> **Task item**
In the listing that follows, how many lines include the string "degrees"? Reply with only the number.

> **Dataset excerpt**
+===+

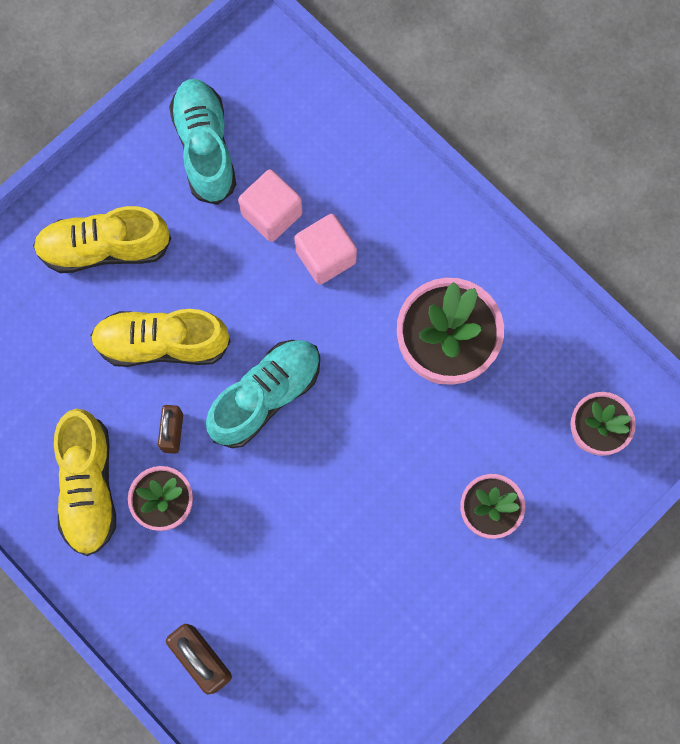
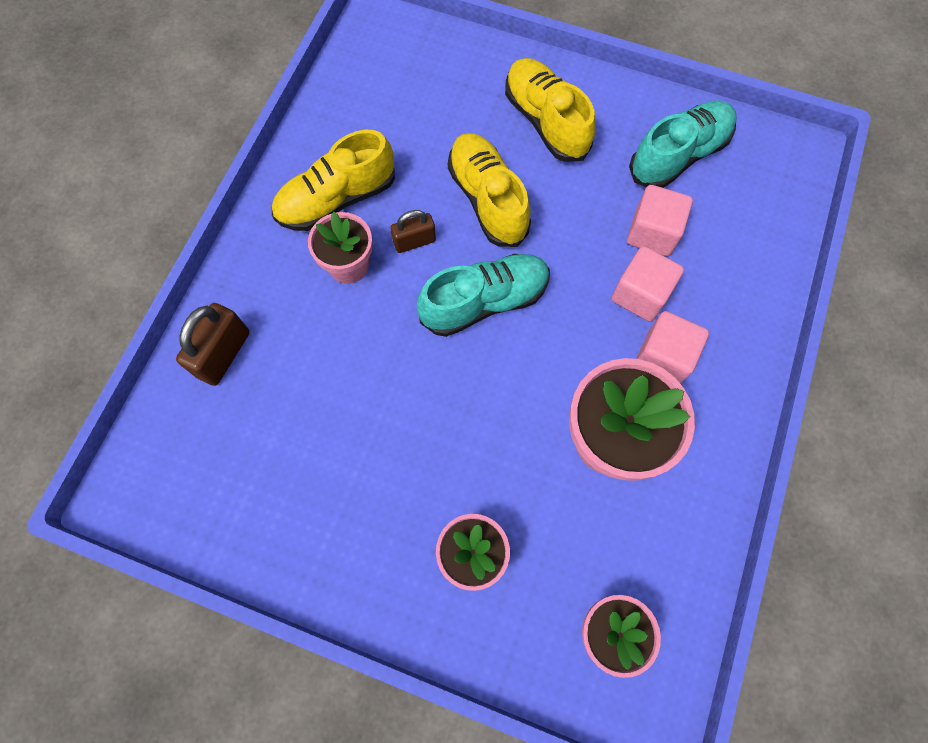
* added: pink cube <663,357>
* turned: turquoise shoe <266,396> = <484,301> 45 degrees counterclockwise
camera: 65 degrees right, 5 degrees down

+===+

> **Response area**
2